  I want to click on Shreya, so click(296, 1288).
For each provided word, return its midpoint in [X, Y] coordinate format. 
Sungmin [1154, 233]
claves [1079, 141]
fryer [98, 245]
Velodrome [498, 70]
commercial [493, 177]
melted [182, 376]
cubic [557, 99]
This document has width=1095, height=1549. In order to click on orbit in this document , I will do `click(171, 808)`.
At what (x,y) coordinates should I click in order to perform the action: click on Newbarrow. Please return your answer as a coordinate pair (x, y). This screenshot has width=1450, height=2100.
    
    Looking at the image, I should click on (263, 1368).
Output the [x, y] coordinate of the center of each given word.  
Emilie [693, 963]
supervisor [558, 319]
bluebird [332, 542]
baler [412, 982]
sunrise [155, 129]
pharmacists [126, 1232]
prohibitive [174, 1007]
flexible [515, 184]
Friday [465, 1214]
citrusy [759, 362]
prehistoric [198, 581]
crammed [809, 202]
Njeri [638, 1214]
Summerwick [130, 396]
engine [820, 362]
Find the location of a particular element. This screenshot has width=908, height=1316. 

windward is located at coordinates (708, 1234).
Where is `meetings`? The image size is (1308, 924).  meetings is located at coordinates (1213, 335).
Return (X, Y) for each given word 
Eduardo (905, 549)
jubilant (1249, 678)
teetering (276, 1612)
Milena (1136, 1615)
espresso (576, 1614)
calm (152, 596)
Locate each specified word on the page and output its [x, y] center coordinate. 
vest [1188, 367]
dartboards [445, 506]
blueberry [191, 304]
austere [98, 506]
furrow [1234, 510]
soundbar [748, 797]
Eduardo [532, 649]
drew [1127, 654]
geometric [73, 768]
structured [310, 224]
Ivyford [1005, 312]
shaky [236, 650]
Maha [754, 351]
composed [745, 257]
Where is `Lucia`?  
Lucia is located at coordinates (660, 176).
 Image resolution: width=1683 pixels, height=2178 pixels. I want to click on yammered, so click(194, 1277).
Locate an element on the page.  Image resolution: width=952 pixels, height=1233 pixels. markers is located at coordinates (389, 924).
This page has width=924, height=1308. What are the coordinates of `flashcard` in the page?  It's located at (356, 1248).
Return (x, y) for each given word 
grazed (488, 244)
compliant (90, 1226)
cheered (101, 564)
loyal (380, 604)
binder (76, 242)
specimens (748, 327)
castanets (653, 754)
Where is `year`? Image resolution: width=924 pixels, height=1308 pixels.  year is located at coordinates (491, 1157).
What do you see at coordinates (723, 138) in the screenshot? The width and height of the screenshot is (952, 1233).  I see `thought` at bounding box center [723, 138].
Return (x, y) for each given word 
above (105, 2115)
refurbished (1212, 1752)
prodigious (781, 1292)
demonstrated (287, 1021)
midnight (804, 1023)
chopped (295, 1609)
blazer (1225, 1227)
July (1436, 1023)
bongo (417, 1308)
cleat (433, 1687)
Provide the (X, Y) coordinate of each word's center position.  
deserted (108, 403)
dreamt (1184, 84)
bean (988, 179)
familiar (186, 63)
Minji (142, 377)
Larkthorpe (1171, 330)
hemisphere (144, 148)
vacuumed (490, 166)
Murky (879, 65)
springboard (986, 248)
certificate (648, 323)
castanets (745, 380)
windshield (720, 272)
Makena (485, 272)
..........
- _Work to complete_
Please present every line of the data above as a Markdown table with two columns, "Row" for the row number and "Data line" for the line itself, omitting blank lines.

- _Answer for the task_
| Row | Data line |
|---|---|
| 1 |   I want to click on Shreya, so click(296, 1288). |
| 2 | For each provided word, return its midpoint in [X, Y] coordinate format.  |
| 3 | Sungmin [1154, 233] |
| 4 | claves [1079, 141] |
| 5 | fryer [98, 245] |
| 6 | Velodrome [498, 70] |
| 7 | commercial [493, 177] |
| 8 | melted [182, 376] |
| 9 | cubic [557, 99] |
| 10 | This document has width=1095, height=1549. In order to click on orbit in this document , I will do `click(171, 808)`. |
| 11 | At what (x,y) coordinates should I click in order to perform the action: click on Newbarrow. Please return your answer as a coordinate pair (x, y). This screenshot has width=1450, height=2100. |
| 12 |     Looking at the image, I should click on (263, 1368). |
| 13 | Output the [x, y] coordinate of the center of each given word.   |
| 14 | Emilie [693, 963] |
| 15 | supervisor [558, 319] |
| 16 | bluebird [332, 542] |
| 17 | baler [412, 982] |
| 18 | sunrise [155, 129] |
| 19 | pharmacists [126, 1232] |
| 20 | prohibitive [174, 1007] |
| 21 | flexible [515, 184] |
| 22 | Friday [465, 1214] |
| 23 | citrusy [759, 362] |
| 24 | prehistoric [198, 581] |
| 25 | crammed [809, 202] |
| 26 | Njeri [638, 1214] |
| 27 | Summerwick [130, 396] |
| 28 | engine [820, 362] |
| 29 | Find the location of a particular element. This screenshot has width=908, height=1316.  |
| 30 | windward is located at coordinates (708, 1234). |
| 31 | Where is `meetings`? The image size is (1308, 924).  meetings is located at coordinates (1213, 335). |
| 32 | Return (X, Y) for each given word  |
| 33 | Eduardo (905, 549) |
| 34 | jubilant (1249, 678) |
| 35 | teetering (276, 1612) |
| 36 | Milena (1136, 1615) |
| 37 | espresso (576, 1614) |
| 38 | calm (152, 596) |
| 39 | Locate each specified word on the page and output its [x, y] center coordinate.  |
| 40 | vest [1188, 367] |
| 41 | dartboards [445, 506] |
| 42 | blueberry [191, 304] |
| 43 | austere [98, 506] |
| 44 | furrow [1234, 510] |
| 45 | soundbar [748, 797] |
| 46 | Eduardo [532, 649] |
| 47 | drew [1127, 654] |
| 48 | geometric [73, 768] |
| 49 | structured [310, 224] |
| 50 | Ivyford [1005, 312] |
| 51 | shaky [236, 650] |
| 52 | Maha [754, 351] |
| 53 | composed [745, 257] |
| 54 | Where is `Lucia`?   |
| 55 | Lucia is located at coordinates (660, 176). |
| 56 |  Image resolution: width=1683 pixels, height=2178 pixels. I want to click on yammered, so click(194, 1277). |
| 57 | Locate an element on the page.  Image resolution: width=952 pixels, height=1233 pixels. markers is located at coordinates (389, 924). |
| 58 | This page has width=924, height=1308. What are the coordinates of `flashcard` in the page?  It's located at (356, 1248). |
| 59 | Return (x, y) for each given word  |
| 60 | grazed (488, 244) |
| 61 | compliant (90, 1226) |
| 62 | cheered (101, 564) |
| 63 | loyal (380, 604) |
| 64 | binder (76, 242) |
| 65 | specimens (748, 327) |
| 66 | castanets (653, 754) |
| 67 | Where is `year`? Image resolution: width=924 pixels, height=1308 pixels.  year is located at coordinates (491, 1157). |
| 68 | What do you see at coordinates (723, 138) in the screenshot? The width and height of the screenshot is (952, 1233).  I see `thought` at bounding box center [723, 138]. |
| 69 | Return (x, y) for each given word  |
| 70 | above (105, 2115) |
| 71 | refurbished (1212, 1752) |
| 72 | prodigious (781, 1292) |
| 73 | demonstrated (287, 1021) |
| 74 | midnight (804, 1023) |
| 75 | chopped (295, 1609) |
| 76 | blazer (1225, 1227) |
| 77 | July (1436, 1023) |
| 78 | bongo (417, 1308) |
| 79 | cleat (433, 1687) |
| 80 | Provide the (X, Y) coordinate of each word's center position.   |
| 81 | deserted (108, 403) |
| 82 | dreamt (1184, 84) |
| 83 | bean (988, 179) |
| 84 | familiar (186, 63) |
| 85 | Minji (142, 377) |
| 86 | Larkthorpe (1171, 330) |
| 87 | hemisphere (144, 148) |
| 88 | vacuumed (490, 166) |
| 89 | Murky (879, 65) |
| 90 | springboard (986, 248) |
| 91 | certificate (648, 323) |
| 92 | castanets (745, 380) |
| 93 | windshield (720, 272) |
| 94 | Makena (485, 272) |